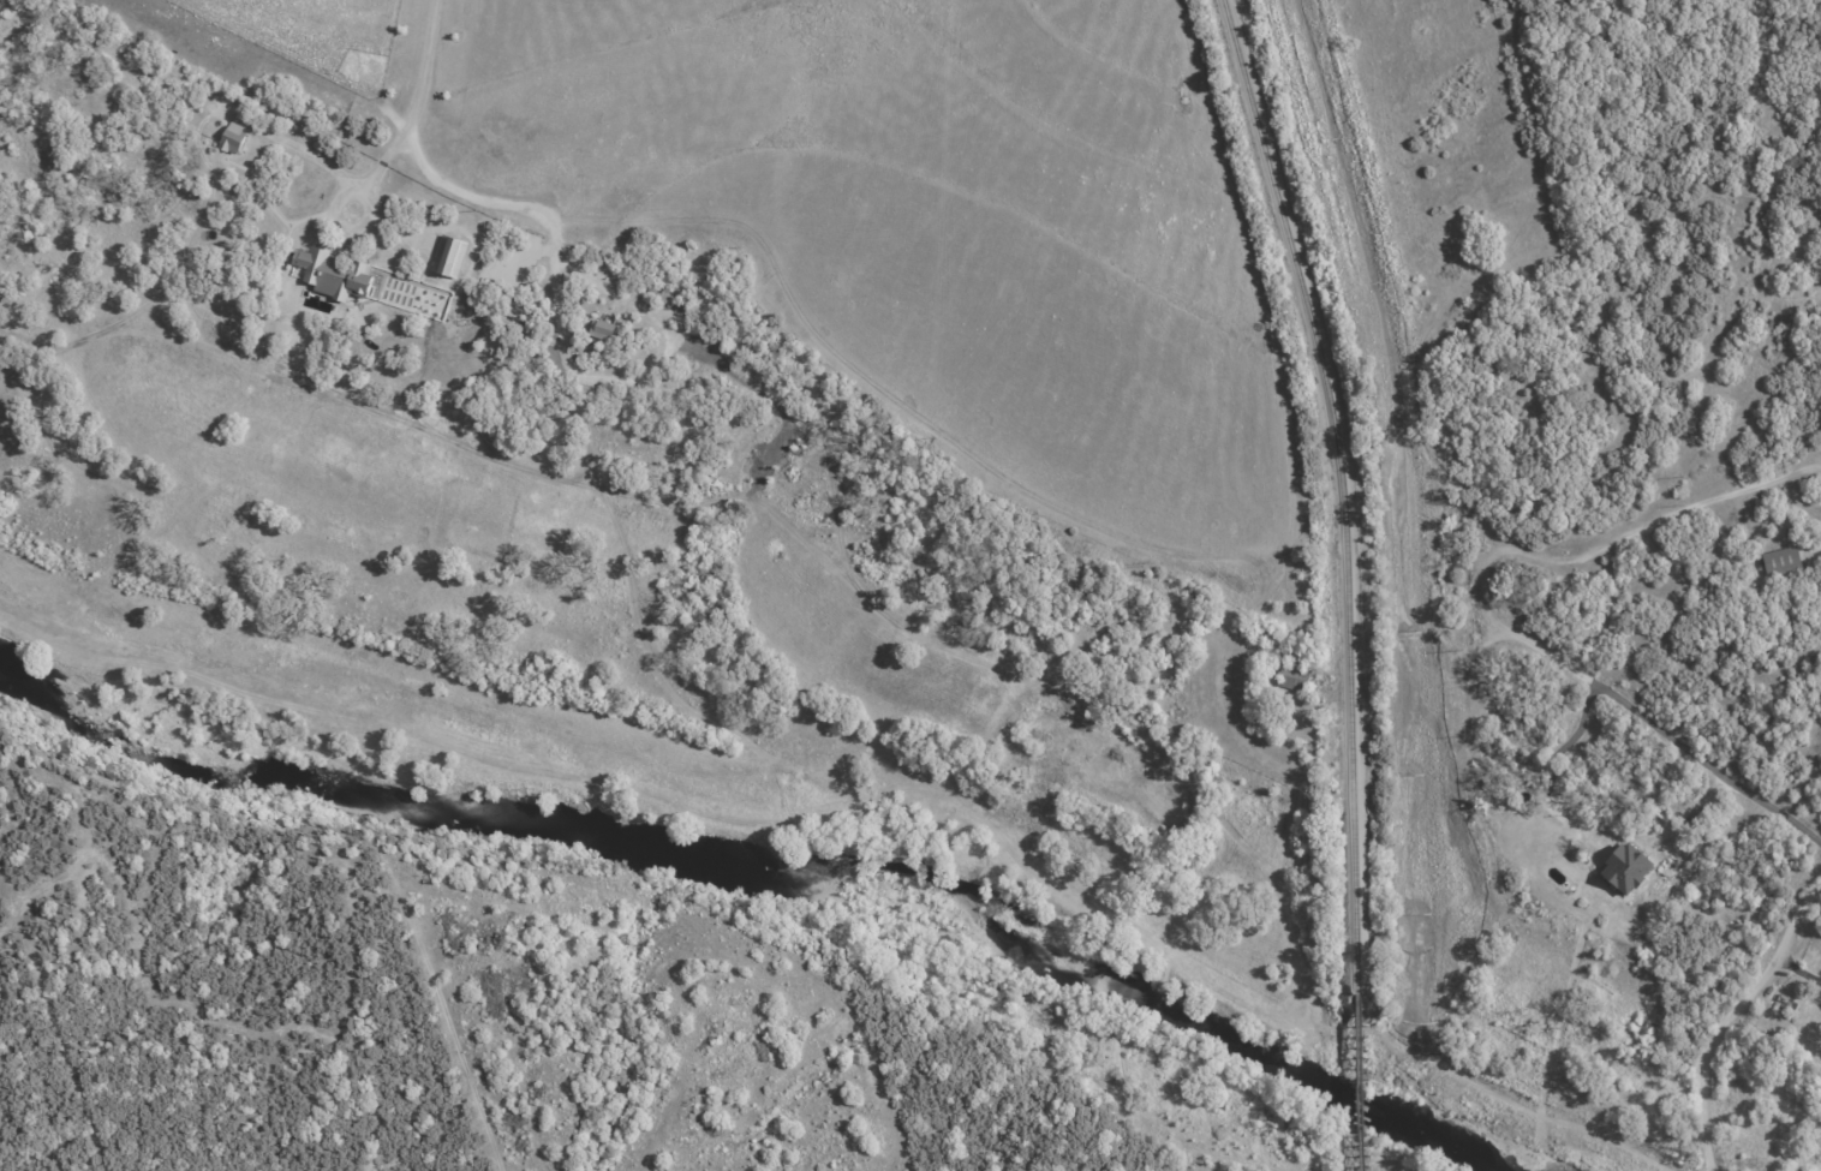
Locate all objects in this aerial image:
building: (232, 138)
road: (307, 152)
road: (419, 163)
road: (368, 212)
road: (291, 222)
road: (389, 225)
building: (449, 256)
building: (333, 274)
building: (602, 330)
road: (637, 378)
railway: (1342, 491)
building: (1780, 560)
road: (1488, 613)
road: (1551, 781)
road: (1683, 822)
building: (1625, 868)
river: (774, 892)
road: (1799, 972)
road: (1730, 1019)
railway: (1356, 1083)

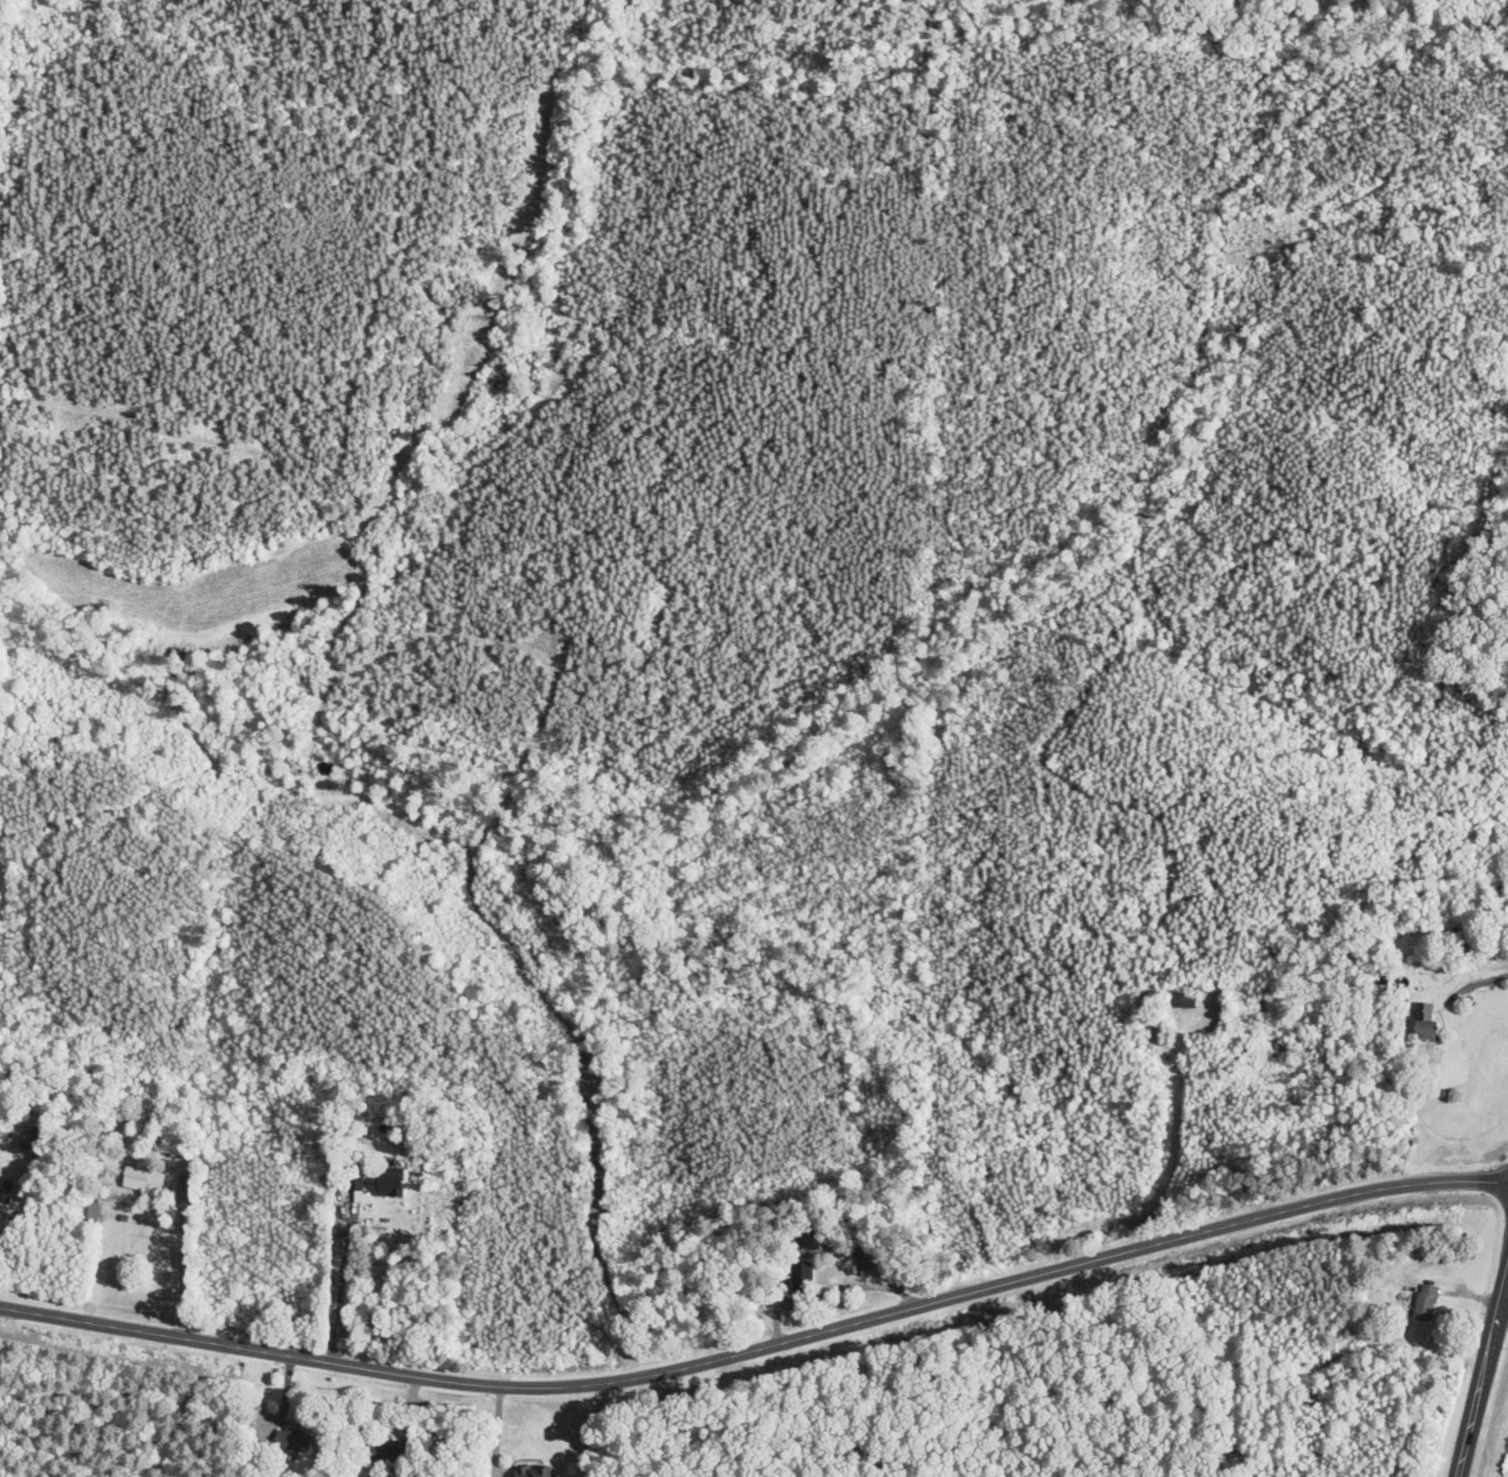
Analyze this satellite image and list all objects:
building: (1428, 1023)
building: (28, 1142)
building: (144, 1180)
building: (390, 1185)
building: (88, 1214)
park: (845, 1236)
building: (804, 1278)
building: (1427, 1303)
road: (759, 1350)
road: (1483, 1375)
building: (298, 1441)
building: (390, 1453)
building: (534, 1472)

## DIRECTIONS
Look through the material and copy each line that has "objects".

## EXERCISE RESPONSE
Locate all objects in this aerial image:
Analyze this satellite image and list all objects:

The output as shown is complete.